* [Exercise aim]: Once the line containing "R18: 470 (LD, LED_A) -> 220 (LD, LED_A)" is found in the listing below, return it and each line after it through the last, exactly as given.

* [Raw data]:
>>>
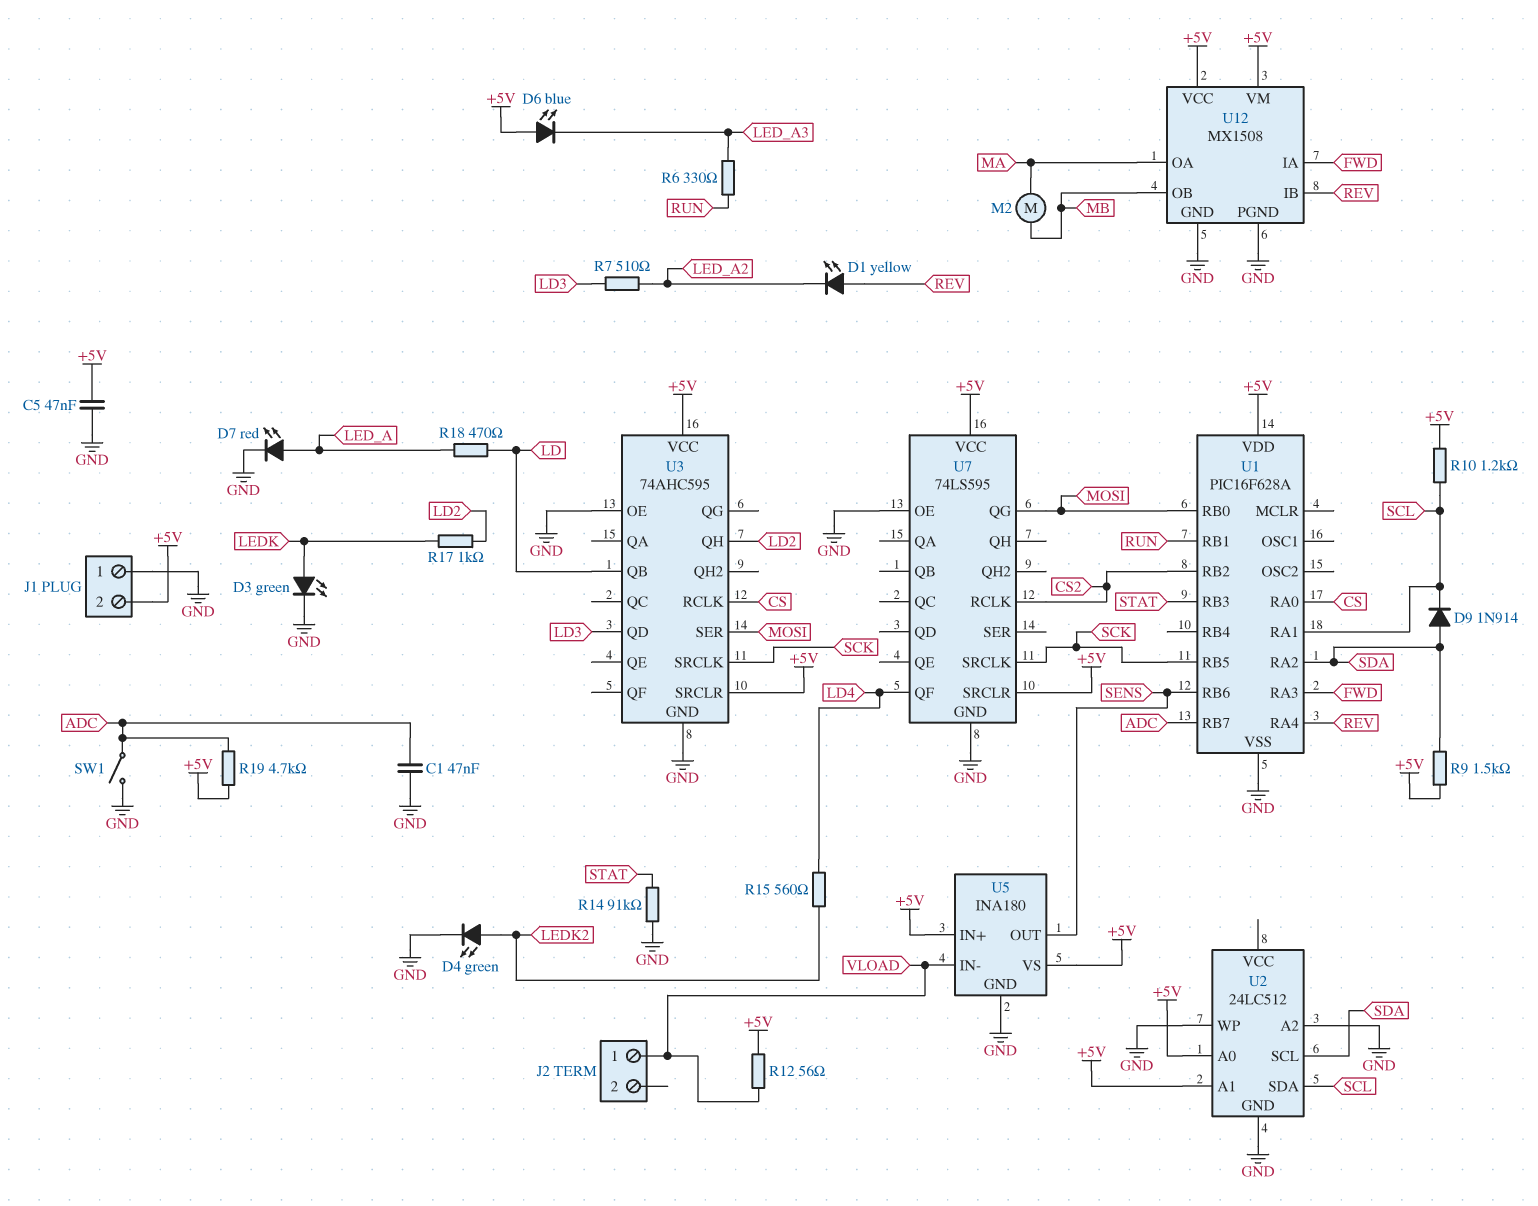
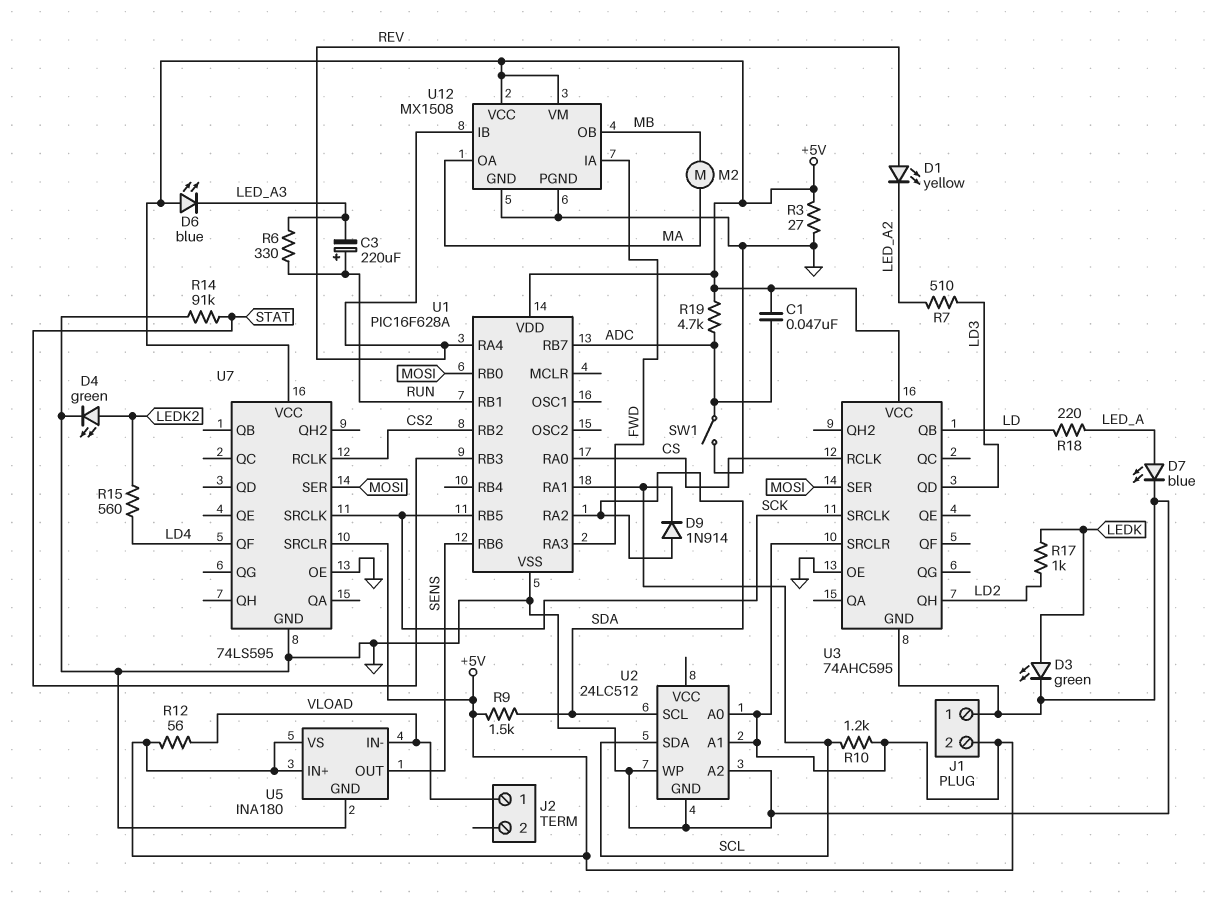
C1: 47nF (ADC, GND) -> 47nF (+5V, ADC)
C3: none -> 220uF (plus RUN, minus LED_A3)
C5: 47nF (+5V, GND) -> none
D7: LED red (A LED_A, K GND) -> LED blue (A LED_A, K GND)
R3: none -> 27 (+5V, GND)
R18: 470 (LD, LED_A) -> 220 (LD, LED_A)
U7 pin QG: MOSI -> none
U7 pin SER: none -> MOSI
<<<
* [Solution]:
R18: 470 (LD, LED_A) -> 220 (LD, LED_A)
U7 pin QG: MOSI -> none
U7 pin SER: none -> MOSI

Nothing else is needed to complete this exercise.